Task instructions => The first line of the entries is where the copy starts and the line with "orange cheese: 12 -> 13" is where it ends; set down each line exactly, both ends included, and drop pictures.
****************
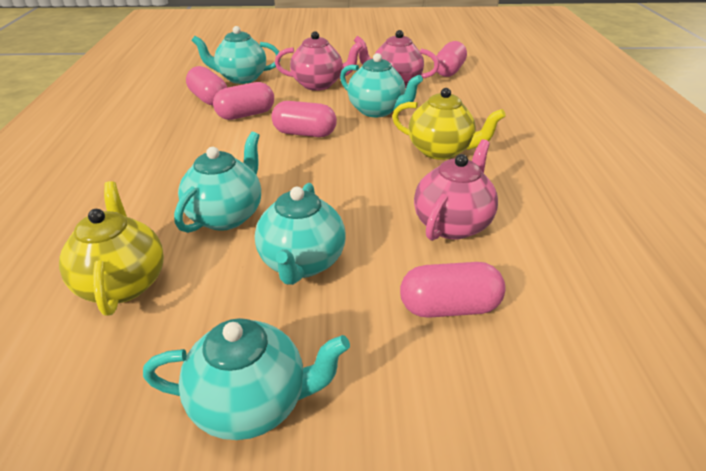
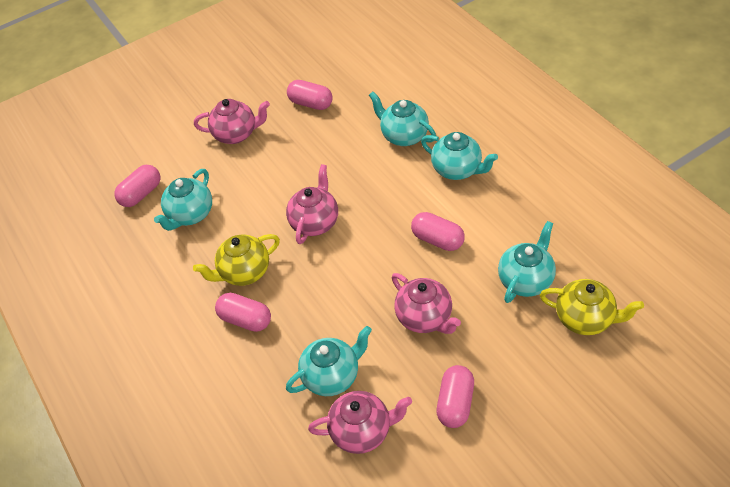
pink teapot: 3 -> 4

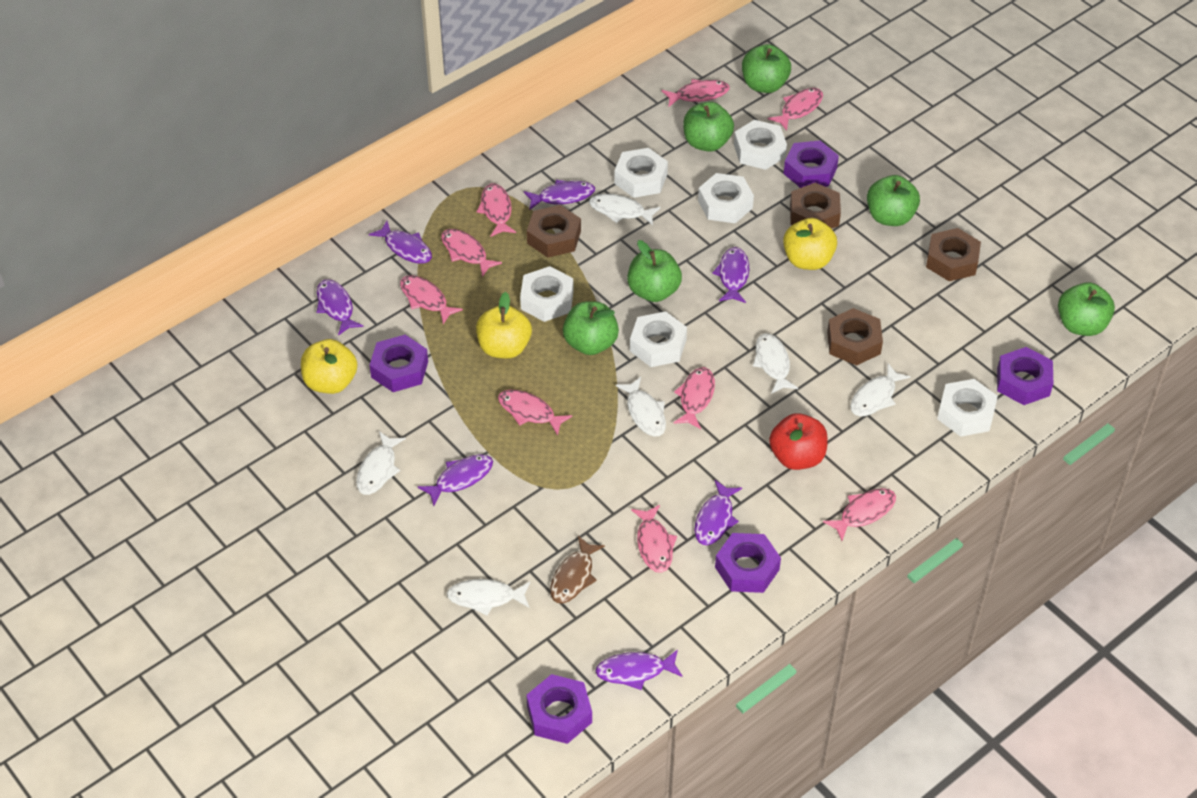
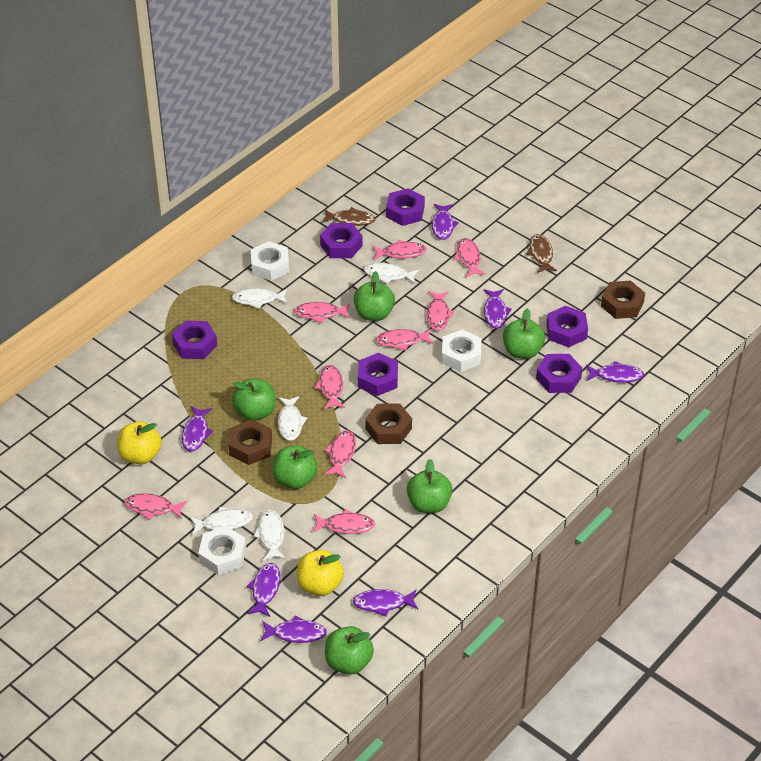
brown fish: 1 -> 2
brown nut: 4 -> 3
purple nut: 5 -> 6
red apple: 1 -> 0
white fish: 6 -> 5
white nut: 6 -> 3
yellow apple: 3 -> 2

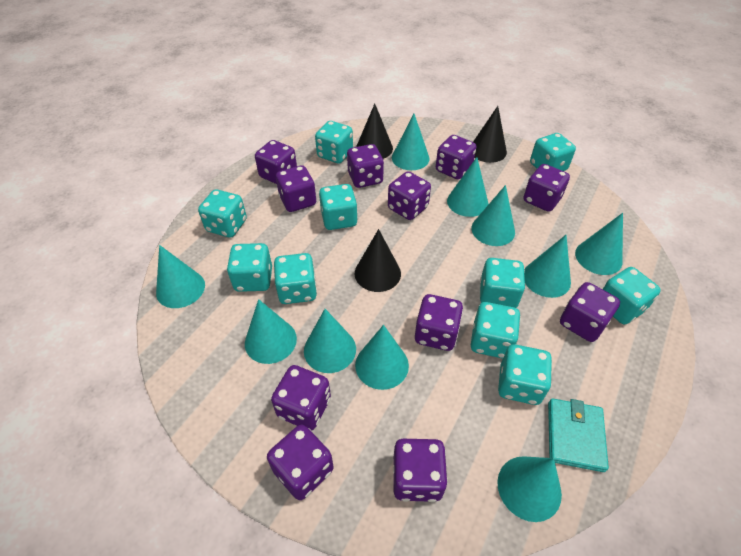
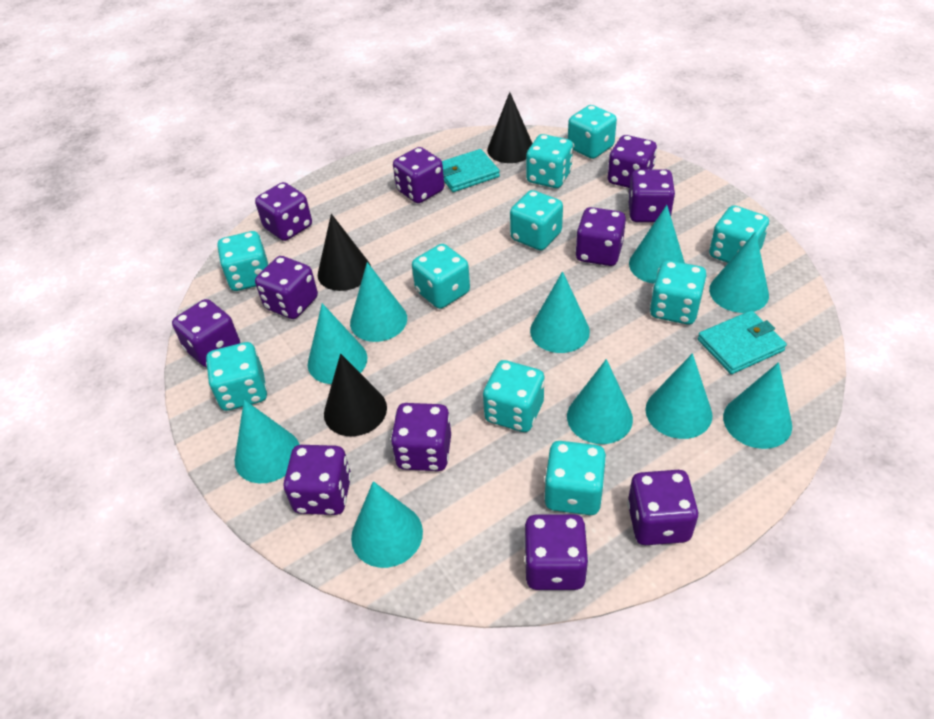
turquoise wallet: 1 -> 2

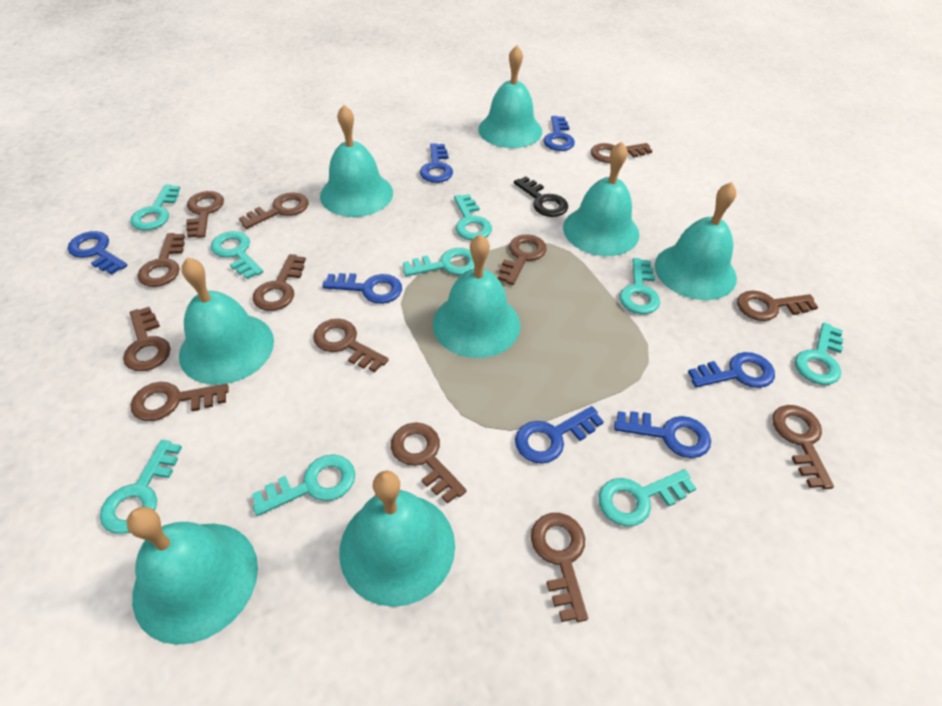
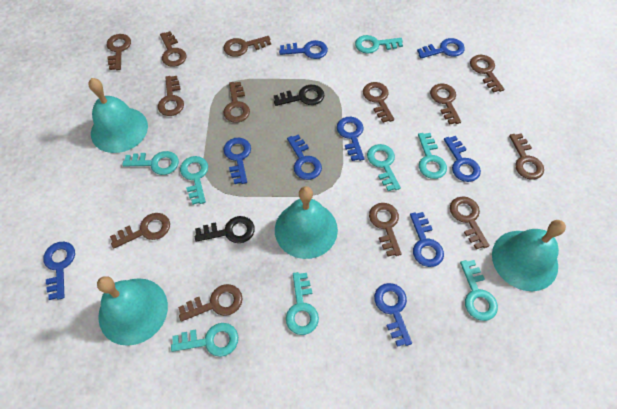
black key: 1 -> 2
blue key: 7 -> 9
turquoise bell: 8 -> 4
turquoise key: 9 -> 8

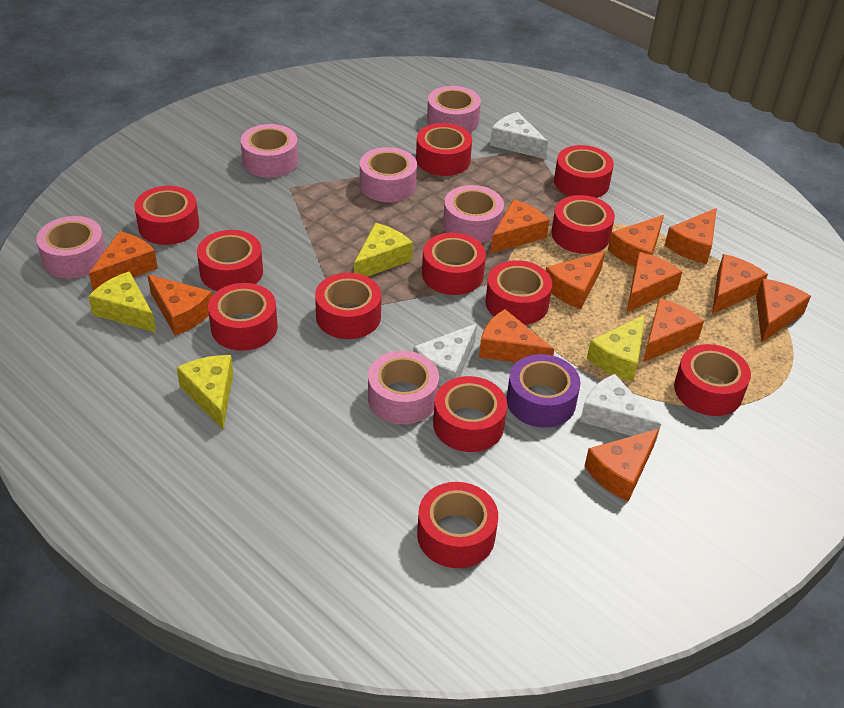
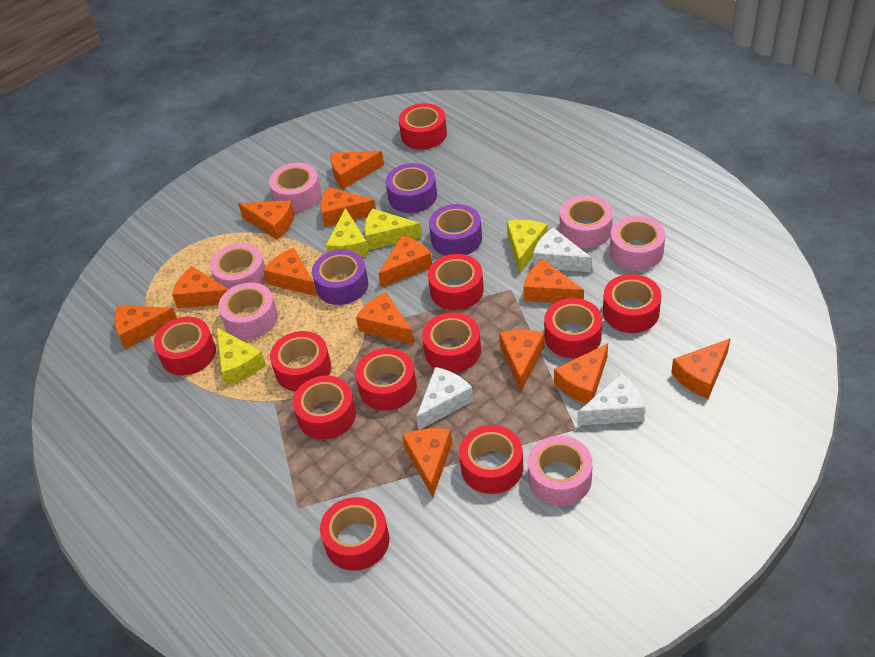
orange cheese: 12 -> 13
purple tape: 1 -> 3
red tape: 12 -> 11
****************
Answer box =>
pink teapot: 3 -> 4

brown fish: 1 -> 2
brown nut: 4 -> 3
purple nut: 5 -> 6
red apple: 1 -> 0
white fish: 6 -> 5
white nut: 6 -> 3
yellow apple: 3 -> 2

turquoise wallet: 1 -> 2

black key: 1 -> 2
blue key: 7 -> 9
turquoise bell: 8 -> 4
turquoise key: 9 -> 8

orange cheese: 12 -> 13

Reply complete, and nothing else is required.